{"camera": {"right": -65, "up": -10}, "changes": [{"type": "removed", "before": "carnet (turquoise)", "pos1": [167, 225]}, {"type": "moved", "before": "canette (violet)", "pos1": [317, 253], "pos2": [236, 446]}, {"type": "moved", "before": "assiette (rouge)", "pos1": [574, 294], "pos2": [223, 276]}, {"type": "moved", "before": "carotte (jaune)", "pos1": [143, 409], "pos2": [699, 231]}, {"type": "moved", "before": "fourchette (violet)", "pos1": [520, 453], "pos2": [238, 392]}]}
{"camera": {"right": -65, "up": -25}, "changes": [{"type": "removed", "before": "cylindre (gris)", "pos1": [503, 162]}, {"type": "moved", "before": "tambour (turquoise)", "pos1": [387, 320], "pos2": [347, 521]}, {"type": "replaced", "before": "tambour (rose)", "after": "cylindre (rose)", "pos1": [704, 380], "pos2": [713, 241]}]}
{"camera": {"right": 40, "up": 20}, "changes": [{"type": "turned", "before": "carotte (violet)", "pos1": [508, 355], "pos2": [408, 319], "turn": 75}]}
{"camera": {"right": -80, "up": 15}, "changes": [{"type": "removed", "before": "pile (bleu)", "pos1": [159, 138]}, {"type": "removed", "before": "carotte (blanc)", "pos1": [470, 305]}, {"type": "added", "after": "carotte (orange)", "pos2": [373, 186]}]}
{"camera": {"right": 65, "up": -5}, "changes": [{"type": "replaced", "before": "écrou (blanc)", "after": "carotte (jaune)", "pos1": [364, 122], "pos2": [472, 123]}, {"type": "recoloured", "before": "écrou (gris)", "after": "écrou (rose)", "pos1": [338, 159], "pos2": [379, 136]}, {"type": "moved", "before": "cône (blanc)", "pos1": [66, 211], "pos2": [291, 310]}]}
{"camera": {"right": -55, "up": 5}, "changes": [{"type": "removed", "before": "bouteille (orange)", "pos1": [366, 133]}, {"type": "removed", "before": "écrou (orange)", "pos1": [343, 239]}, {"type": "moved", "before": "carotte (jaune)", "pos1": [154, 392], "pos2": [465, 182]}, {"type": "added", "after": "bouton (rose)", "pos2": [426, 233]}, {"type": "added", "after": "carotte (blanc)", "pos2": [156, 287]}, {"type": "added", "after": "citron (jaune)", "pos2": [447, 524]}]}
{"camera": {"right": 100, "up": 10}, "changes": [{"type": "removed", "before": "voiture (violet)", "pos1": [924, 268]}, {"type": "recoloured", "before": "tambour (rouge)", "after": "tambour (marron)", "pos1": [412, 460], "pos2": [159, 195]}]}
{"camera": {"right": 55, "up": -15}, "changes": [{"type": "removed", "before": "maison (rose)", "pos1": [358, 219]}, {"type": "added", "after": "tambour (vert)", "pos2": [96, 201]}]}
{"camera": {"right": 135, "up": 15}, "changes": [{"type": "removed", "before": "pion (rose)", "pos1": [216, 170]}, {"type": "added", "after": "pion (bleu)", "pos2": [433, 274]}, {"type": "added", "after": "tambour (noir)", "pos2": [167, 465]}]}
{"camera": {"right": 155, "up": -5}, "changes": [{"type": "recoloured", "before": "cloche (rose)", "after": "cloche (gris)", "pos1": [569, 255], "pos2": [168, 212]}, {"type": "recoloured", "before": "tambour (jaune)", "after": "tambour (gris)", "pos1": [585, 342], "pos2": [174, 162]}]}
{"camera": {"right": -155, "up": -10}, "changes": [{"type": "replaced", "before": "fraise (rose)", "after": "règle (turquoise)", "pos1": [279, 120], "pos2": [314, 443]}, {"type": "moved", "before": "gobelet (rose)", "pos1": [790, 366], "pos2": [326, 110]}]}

**Exercise**
Set the data above down again in full, exactly as it reads.

**Task result**
{"camera": {"right": -65, "up": -10}, "changes": [{"type": "removed", "before": "carnet (turquoise)", "pos1": [167, 225]}, {"type": "moved", "before": "canette (violet)", "pos1": [317, 253], "pos2": [236, 446]}, {"type": "moved", "before": "assiette (rouge)", "pos1": [574, 294], "pos2": [223, 276]}, {"type": "moved", "before": "carotte (jaune)", "pos1": [143, 409], "pos2": [699, 231]}, {"type": "moved", "before": "fourchette (violet)", "pos1": [520, 453], "pos2": [238, 392]}]}
{"camera": {"right": -65, "up": -25}, "changes": [{"type": "removed", "before": "cylindre (gris)", "pos1": [503, 162]}, {"type": "moved", "before": "tambour (turquoise)", "pos1": [387, 320], "pos2": [347, 521]}, {"type": "replaced", "before": "tambour (rose)", "after": "cylindre (rose)", "pos1": [704, 380], "pos2": [713, 241]}]}
{"camera": {"right": 40, "up": 20}, "changes": [{"type": "turned", "before": "carotte (violet)", "pos1": [508, 355], "pos2": [408, 319], "turn": 75}]}
{"camera": {"right": -80, "up": 15}, "changes": [{"type": "removed", "before": "pile (bleu)", "pos1": [159, 138]}, {"type": "removed", "before": "carotte (blanc)", "pos1": [470, 305]}, {"type": "added", "after": "carotte (orange)", "pos2": [373, 186]}]}
{"camera": {"right": 65, "up": -5}, "changes": [{"type": "replaced", "before": "écrou (blanc)", "after": "carotte (jaune)", "pos1": [364, 122], "pos2": [472, 123]}, {"type": "recoloured", "before": "écrou (gris)", "after": "écrou (rose)", "pos1": [338, 159], "pos2": [379, 136]}, {"type": "moved", "before": "cône (blanc)", "pos1": [66, 211], "pos2": [291, 310]}]}
{"camera": {"right": -55, "up": 5}, "changes": [{"type": "removed", "before": "bouteille (orange)", "pos1": [366, 133]}, {"type": "removed", "before": "écrou (orange)", "pos1": [343, 239]}, {"type": "moved", "before": "carotte (jaune)", "pos1": [154, 392], "pos2": [465, 182]}, {"type": "added", "after": "bouton (rose)", "pos2": [426, 233]}, {"type": "added", "after": "carotte (blanc)", "pos2": [156, 287]}, {"type": "added", "after": "citron (jaune)", "pos2": [447, 524]}]}
{"camera": {"right": 100, "up": 10}, "changes": [{"type": "removed", "before": "voiture (violet)", "pos1": [924, 268]}, {"type": "recoloured", "before": "tambour (rouge)", "after": "tambour (marron)", "pos1": [412, 460], "pos2": [159, 195]}]}
{"camera": {"right": 55, "up": -15}, "changes": [{"type": "removed", "before": "maison (rose)", "pos1": [358, 219]}, {"type": "added", "after": "tambour (vert)", "pos2": [96, 201]}]}
{"camera": {"right": 135, "up": 15}, "changes": [{"type": "removed", "before": "pion (rose)", "pos1": [216, 170]}, {"type": "added", "after": "pion (bleu)", "pos2": [433, 274]}, {"type": "added", "after": "tambour (noir)", "pos2": [167, 465]}]}
{"camera": {"right": 155, "up": -5}, "changes": [{"type": "recoloured", "before": "cloche (rose)", "after": "cloche (gris)", "pos1": [569, 255], "pos2": [168, 212]}, {"type": "recoloured", "before": "tambour (jaune)", "after": "tambour (gris)", "pos1": [585, 342], "pos2": [174, 162]}]}
{"camera": {"right": -155, "up": -10}, "changes": [{"type": "replaced", "before": "fraise (rose)", "after": "règle (turquoise)", "pos1": [279, 120], "pos2": [314, 443]}, {"type": "moved", "before": "gobelet (rose)", "pos1": [790, 366], "pos2": [326, 110]}]}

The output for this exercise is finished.